**EXERCISE BRIEF:** Where a picture appears, leave it out, and transcribe all the lines below exactly.

**RAW DATA:**

☆ ☆ ☆ ☆

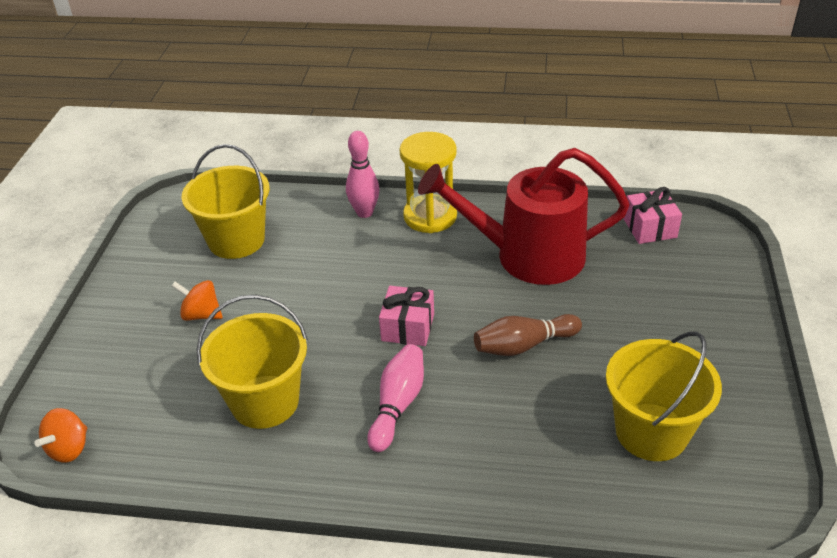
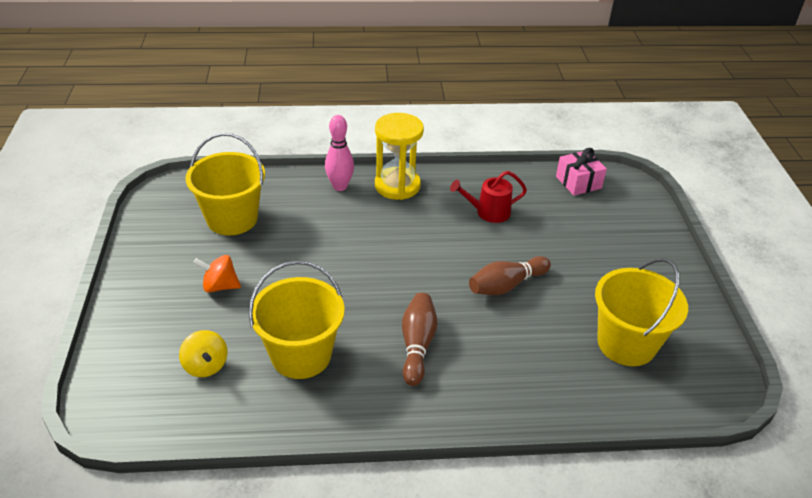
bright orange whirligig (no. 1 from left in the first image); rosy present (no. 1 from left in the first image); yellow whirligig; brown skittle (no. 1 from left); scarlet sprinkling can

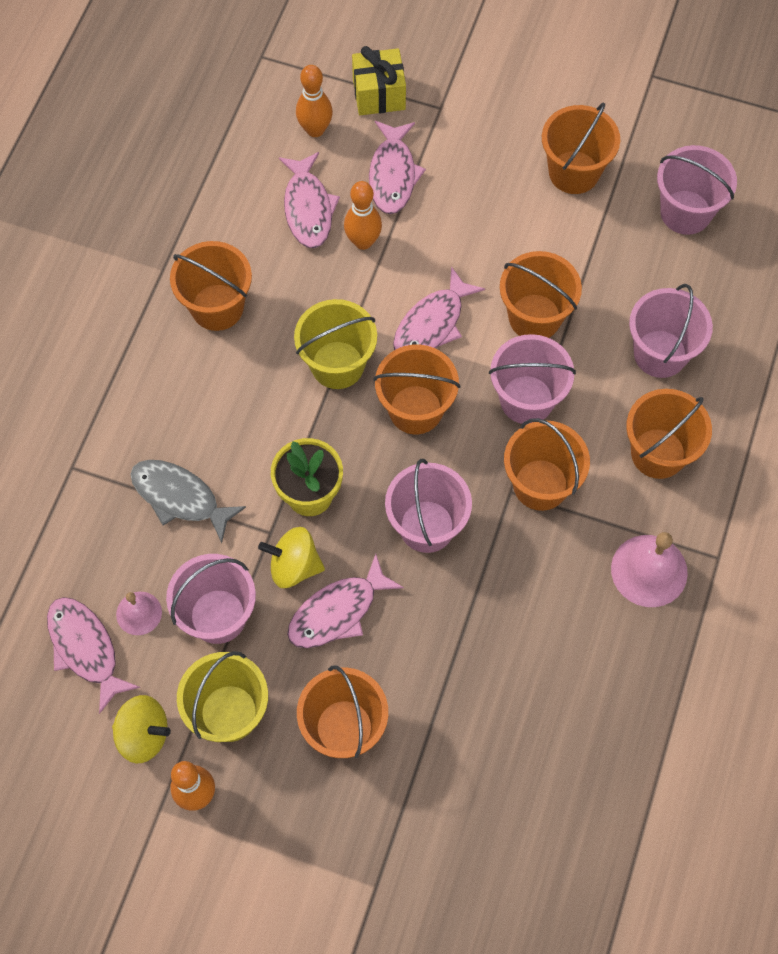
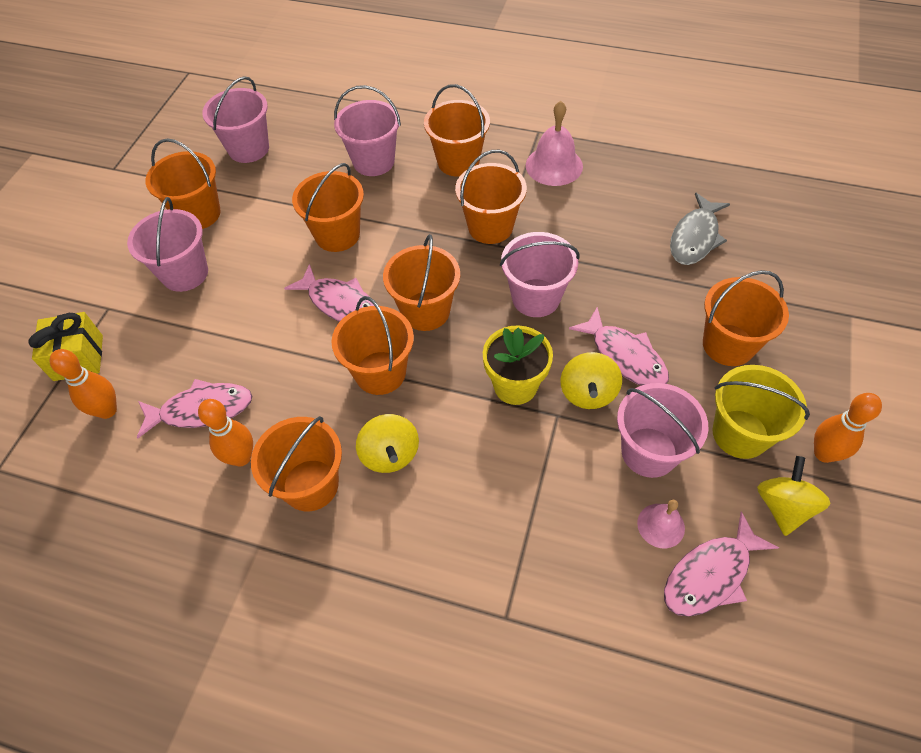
rosy fish figure (no. 4 from left in the first image); yellow whirligig (no. 1 from left); ash-grey fish figure; bright orange skittle (no. 2 from left); rosy sand bucket (no. 1 from left); bright orange sand bucket (no. 4 from left)

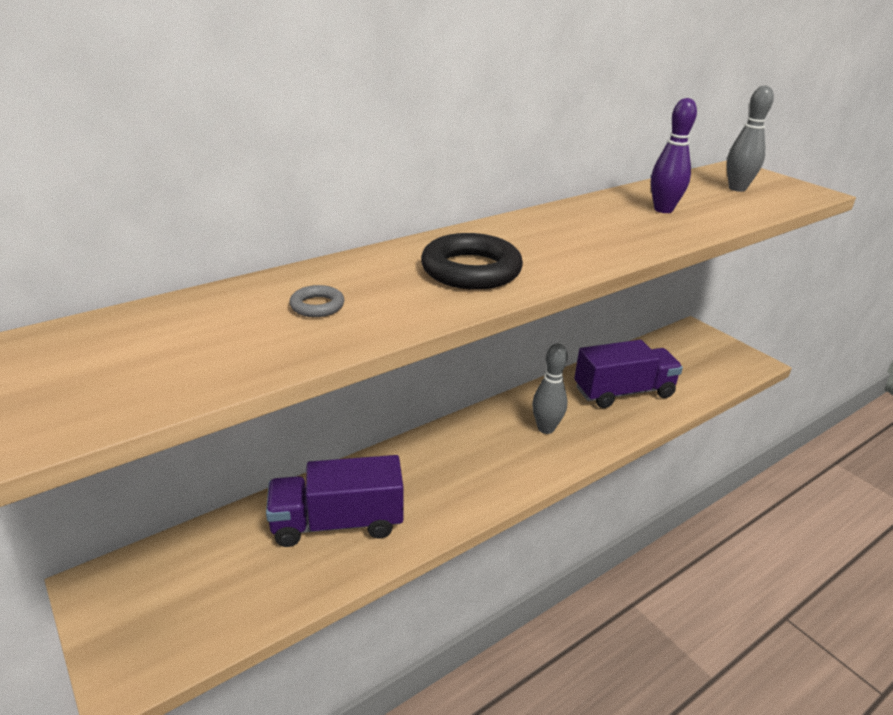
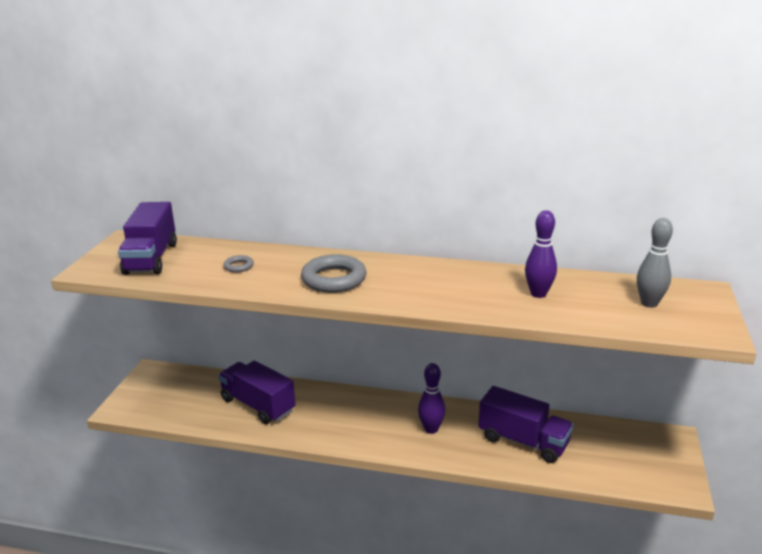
violet toy truck (no. 1 from left); ash-grey ring (no. 2 from left); violet skittle (no. 1 from left)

☆ ☆ ☆ ☆

**SOLVED EXERCISE:**
bright orange whirligig (no. 1 from left in the first image); rosy present (no. 1 from left in the first image); yellow whirligig; brown skittle (no. 1 from left); scarlet sprinkling can

rosy fish figure (no. 4 from left in the first image); yellow whirligig (no. 1 from left); ash-grey fish figure; bright orange skittle (no. 2 from left); rosy sand bucket (no. 1 from left); bright orange sand bucket (no. 4 from left)

violet toy truck (no. 1 from left); ash-grey ring (no. 2 from left); violet skittle (no. 1 from left)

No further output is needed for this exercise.